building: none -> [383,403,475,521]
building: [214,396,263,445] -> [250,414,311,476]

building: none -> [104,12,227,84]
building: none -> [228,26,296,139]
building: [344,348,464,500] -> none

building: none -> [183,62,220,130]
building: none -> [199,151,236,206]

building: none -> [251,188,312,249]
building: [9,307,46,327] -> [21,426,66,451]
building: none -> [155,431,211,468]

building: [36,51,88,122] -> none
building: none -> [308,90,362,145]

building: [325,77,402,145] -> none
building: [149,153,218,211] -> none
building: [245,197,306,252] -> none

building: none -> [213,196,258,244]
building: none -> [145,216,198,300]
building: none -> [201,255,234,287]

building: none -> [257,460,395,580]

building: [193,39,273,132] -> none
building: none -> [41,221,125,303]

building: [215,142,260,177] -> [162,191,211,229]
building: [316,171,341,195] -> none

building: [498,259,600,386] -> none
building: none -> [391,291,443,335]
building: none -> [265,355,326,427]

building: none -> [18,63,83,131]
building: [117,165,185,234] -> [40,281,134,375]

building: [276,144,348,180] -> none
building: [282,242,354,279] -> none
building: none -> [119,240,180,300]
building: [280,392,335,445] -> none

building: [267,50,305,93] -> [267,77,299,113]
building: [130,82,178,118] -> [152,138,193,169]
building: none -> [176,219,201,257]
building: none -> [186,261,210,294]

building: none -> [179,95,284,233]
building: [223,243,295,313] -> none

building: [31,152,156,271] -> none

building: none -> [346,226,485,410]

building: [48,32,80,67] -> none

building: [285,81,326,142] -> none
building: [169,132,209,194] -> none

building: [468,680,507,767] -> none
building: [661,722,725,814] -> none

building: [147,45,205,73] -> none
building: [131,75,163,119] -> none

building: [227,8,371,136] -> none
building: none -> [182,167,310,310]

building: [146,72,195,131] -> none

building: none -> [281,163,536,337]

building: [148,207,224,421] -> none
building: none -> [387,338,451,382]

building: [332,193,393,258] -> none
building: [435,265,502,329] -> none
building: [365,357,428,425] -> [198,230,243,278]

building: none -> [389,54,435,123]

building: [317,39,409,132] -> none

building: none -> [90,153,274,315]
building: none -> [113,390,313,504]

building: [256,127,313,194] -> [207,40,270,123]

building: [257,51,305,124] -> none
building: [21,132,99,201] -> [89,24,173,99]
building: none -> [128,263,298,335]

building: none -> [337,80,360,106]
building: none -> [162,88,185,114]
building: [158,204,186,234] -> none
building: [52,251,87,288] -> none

TASK INSTRUCTIONS:
Return exactly the lines of the data, and only those, from the line with "building: none -> [387,338,451,382]" through the last line, inclusive.

TASK ANSWER:
building: none -> [387,338,451,382]

building: [332,193,393,258] -> none
building: [435,265,502,329] -> none
building: [365,357,428,425] -> [198,230,243,278]

building: none -> [389,54,435,123]

building: [317,39,409,132] -> none

building: none -> [90,153,274,315]
building: none -> [113,390,313,504]

building: [256,127,313,194] -> [207,40,270,123]

building: [257,51,305,124] -> none
building: [21,132,99,201] -> [89,24,173,99]
building: none -> [128,263,298,335]

building: none -> [337,80,360,106]
building: none -> [162,88,185,114]
building: [158,204,186,234] -> none
building: [52,251,87,288] -> none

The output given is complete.